↓
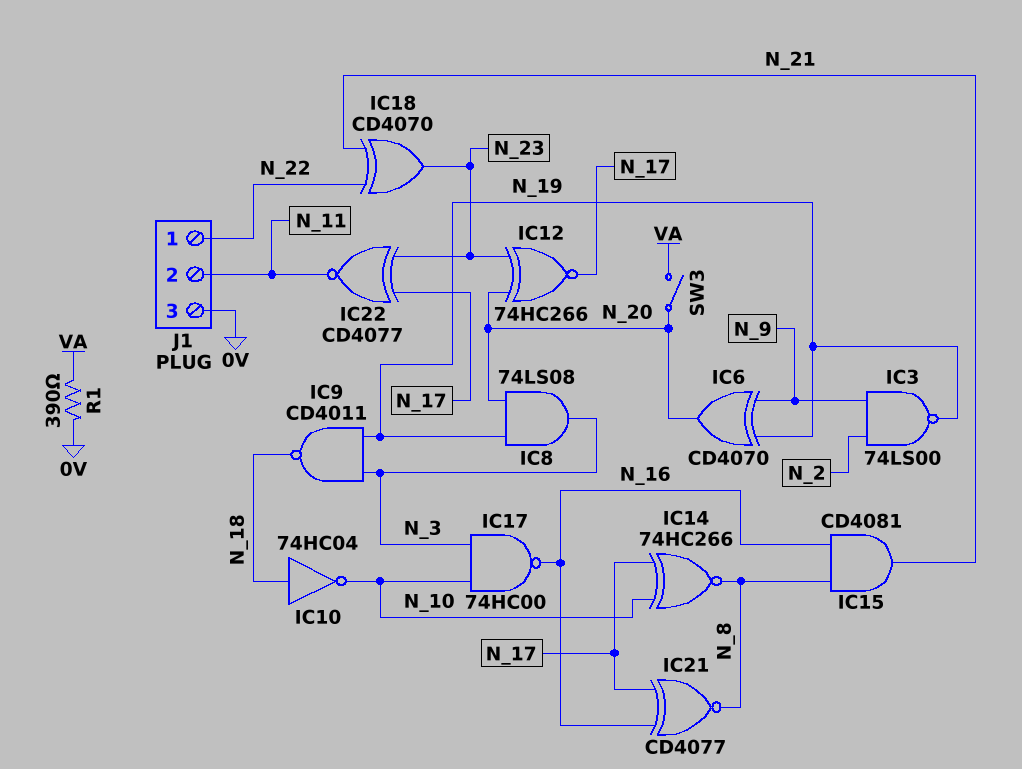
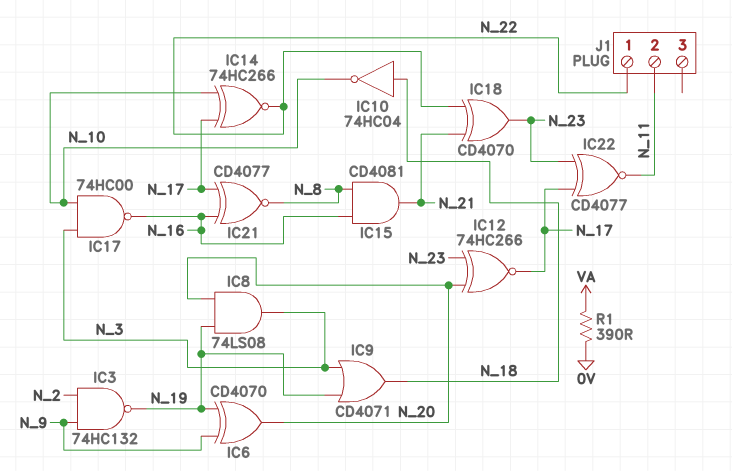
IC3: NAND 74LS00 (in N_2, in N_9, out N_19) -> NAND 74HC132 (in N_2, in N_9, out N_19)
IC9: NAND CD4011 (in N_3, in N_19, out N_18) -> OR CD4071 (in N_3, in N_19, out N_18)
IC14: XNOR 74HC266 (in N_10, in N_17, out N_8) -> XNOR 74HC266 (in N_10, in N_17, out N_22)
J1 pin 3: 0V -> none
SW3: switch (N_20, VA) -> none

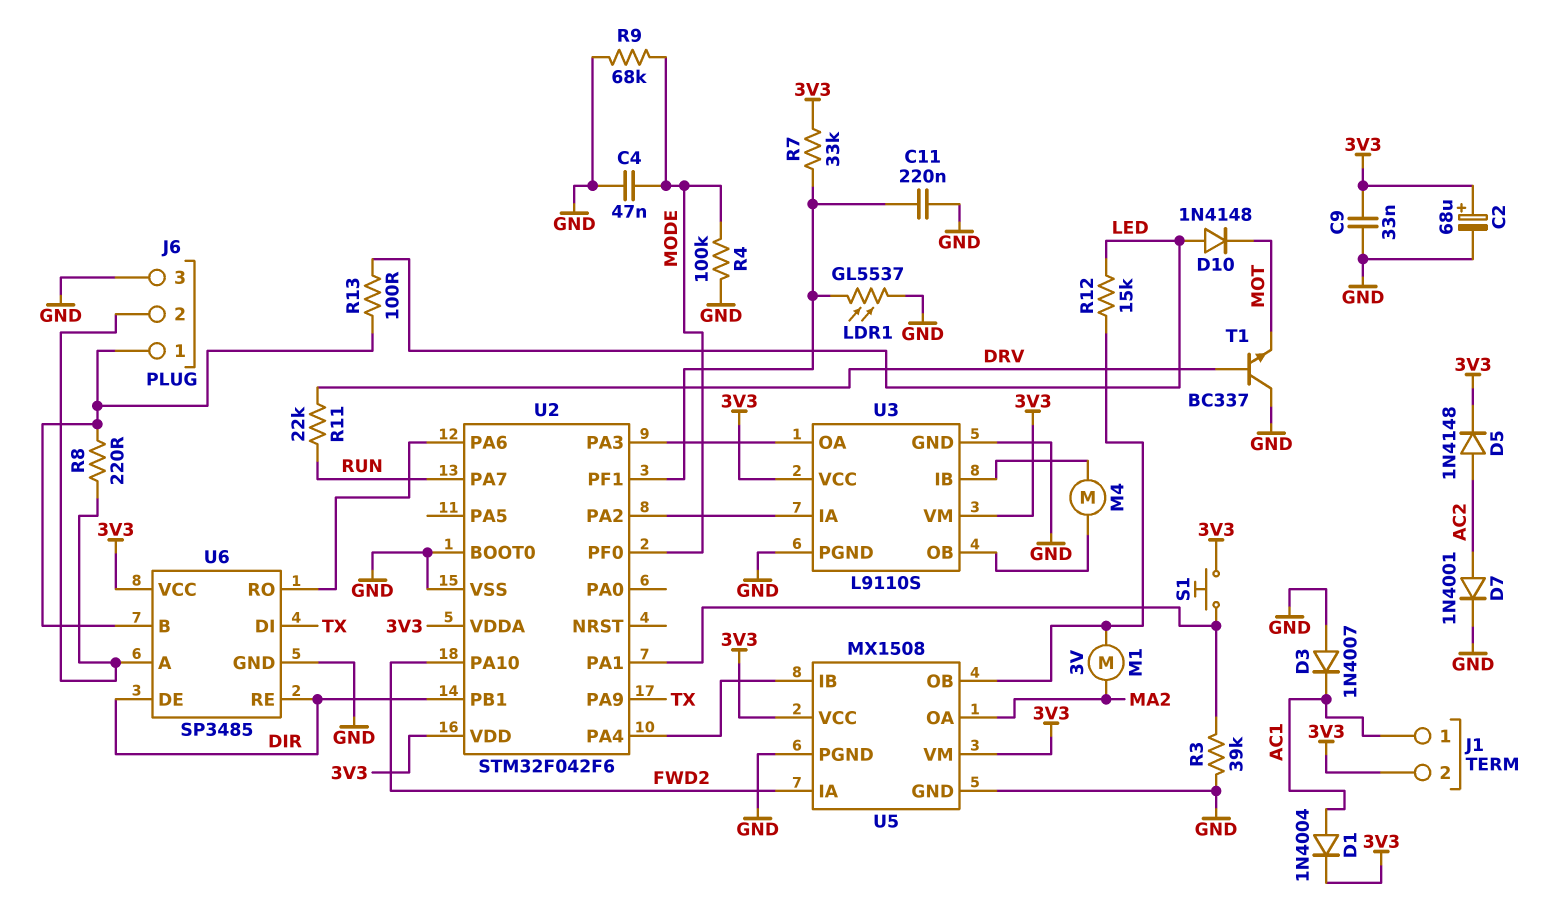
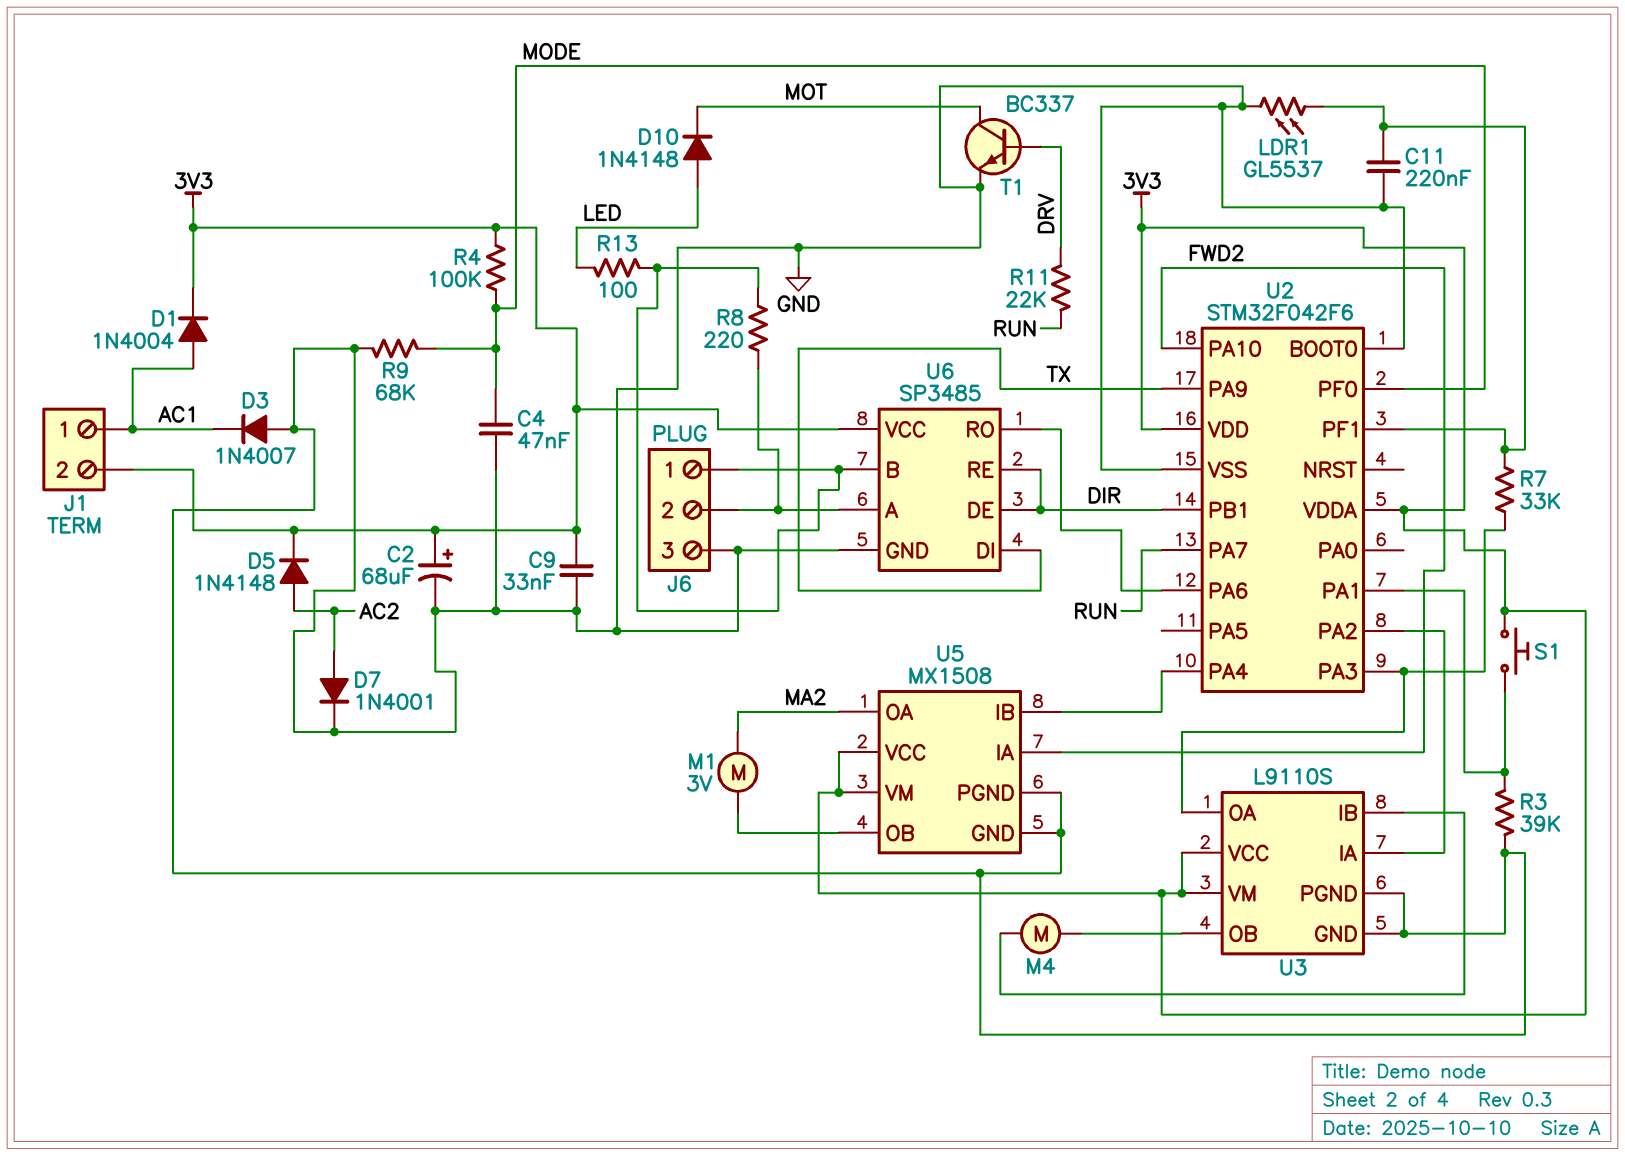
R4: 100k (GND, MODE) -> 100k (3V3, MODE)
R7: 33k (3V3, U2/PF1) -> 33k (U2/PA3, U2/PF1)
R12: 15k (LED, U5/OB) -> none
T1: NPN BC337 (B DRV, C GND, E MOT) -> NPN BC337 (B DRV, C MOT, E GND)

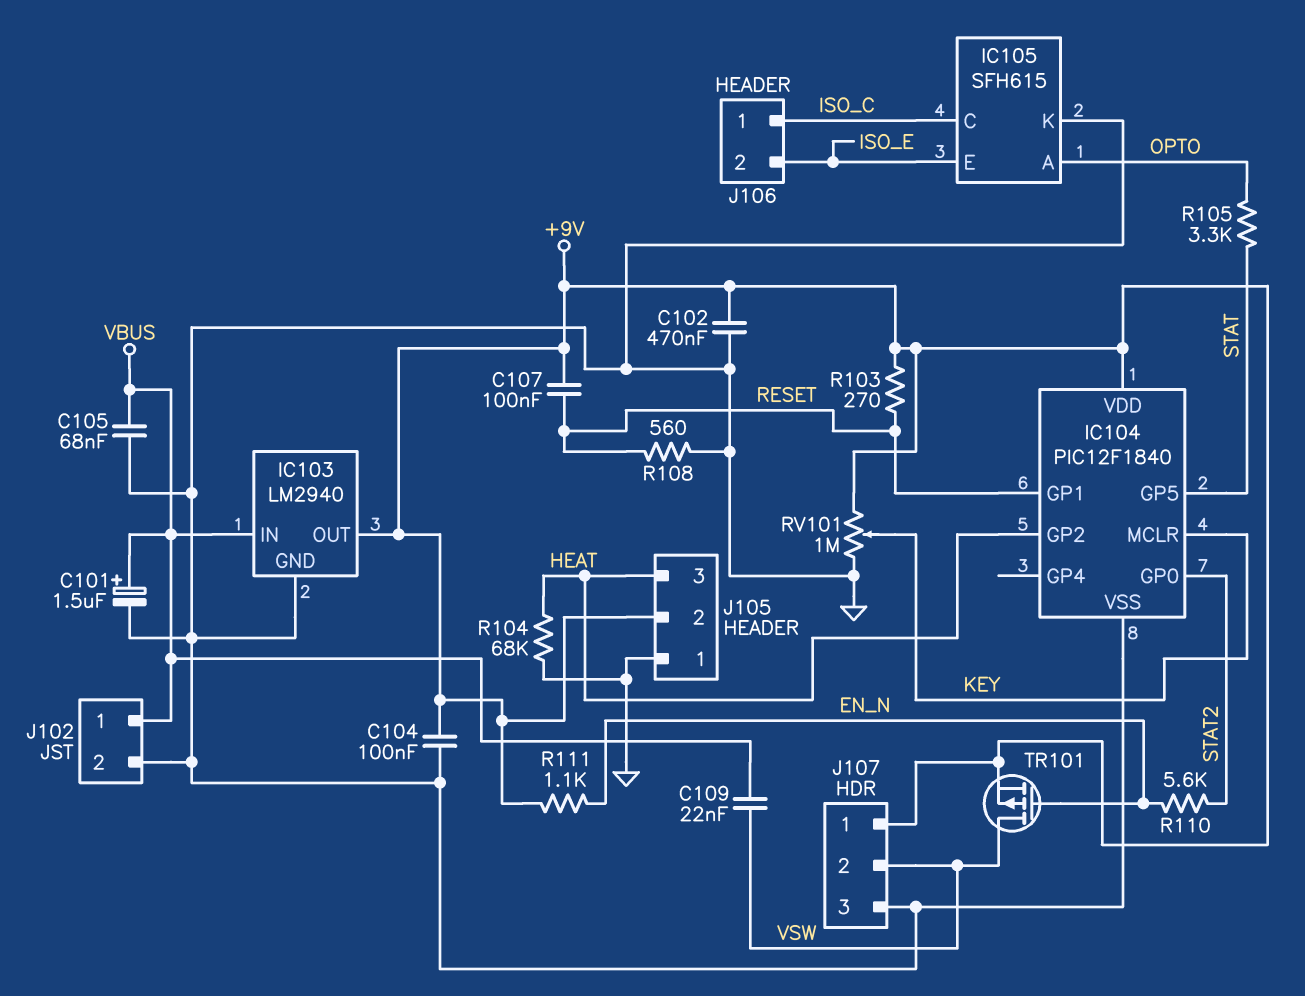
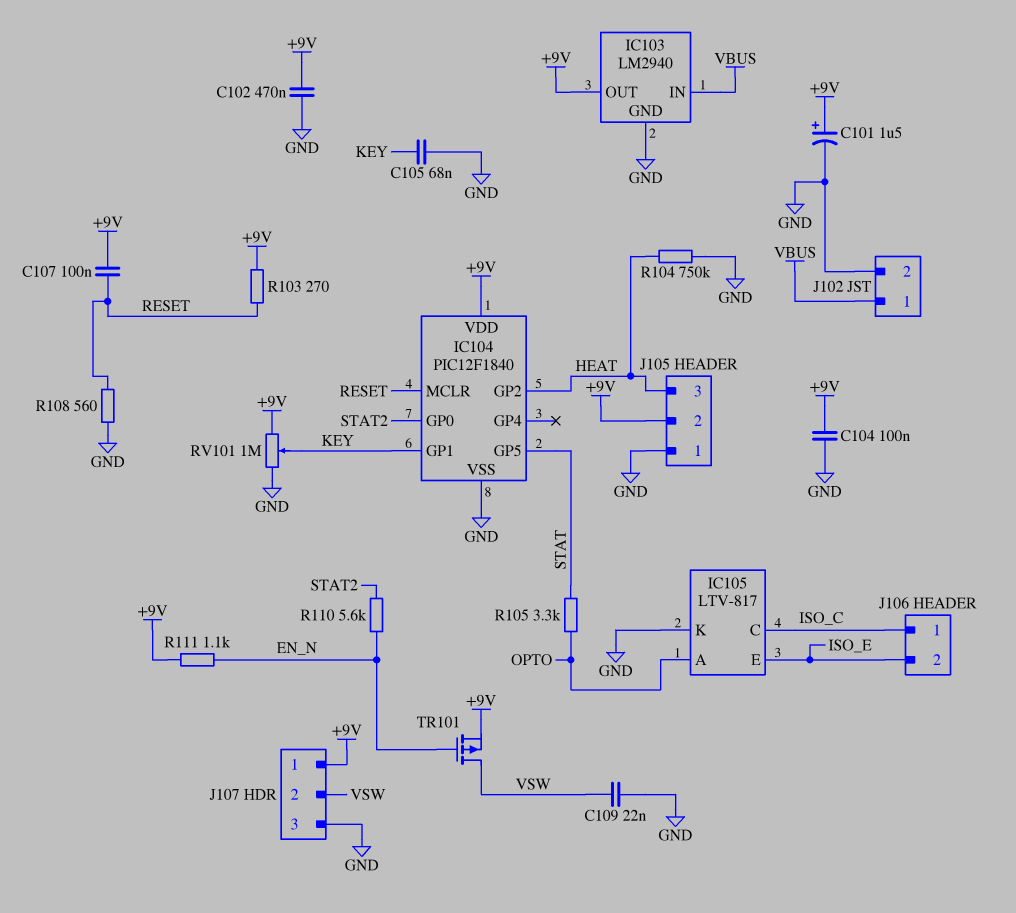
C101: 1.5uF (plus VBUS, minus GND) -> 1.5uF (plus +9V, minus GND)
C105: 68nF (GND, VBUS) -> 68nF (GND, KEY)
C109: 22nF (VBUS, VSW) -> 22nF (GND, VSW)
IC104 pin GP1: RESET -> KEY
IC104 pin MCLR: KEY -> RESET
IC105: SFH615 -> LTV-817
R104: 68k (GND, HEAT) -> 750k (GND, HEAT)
↑
**What the task requires:** Return the records above exactly as written. Do not include their images.

**Written reply:**
IC3: NAND 74LS00 (in N_2, in N_9, out N_19) -> NAND 74HC132 (in N_2, in N_9, out N_19)
IC9: NAND CD4011 (in N_3, in N_19, out N_18) -> OR CD4071 (in N_3, in N_19, out N_18)
IC14: XNOR 74HC266 (in N_10, in N_17, out N_8) -> XNOR 74HC266 (in N_10, in N_17, out N_22)
J1 pin 3: 0V -> none
SW3: switch (N_20, VA) -> none

R4: 100k (GND, MODE) -> 100k (3V3, MODE)
R7: 33k (3V3, U2/PF1) -> 33k (U2/PA3, U2/PF1)
R12: 15k (LED, U5/OB) -> none
T1: NPN BC337 (B DRV, C GND, E MOT) -> NPN BC337 (B DRV, C MOT, E GND)

C101: 1.5uF (plus VBUS, minus GND) -> 1.5uF (plus +9V, minus GND)
C105: 68nF (GND, VBUS) -> 68nF (GND, KEY)
C109: 22nF (VBUS, VSW) -> 22nF (GND, VSW)
IC104 pin GP1: RESET -> KEY
IC104 pin MCLR: KEY -> RESET
IC105: SFH615 -> LTV-817
R104: 68k (GND, HEAT) -> 750k (GND, HEAT)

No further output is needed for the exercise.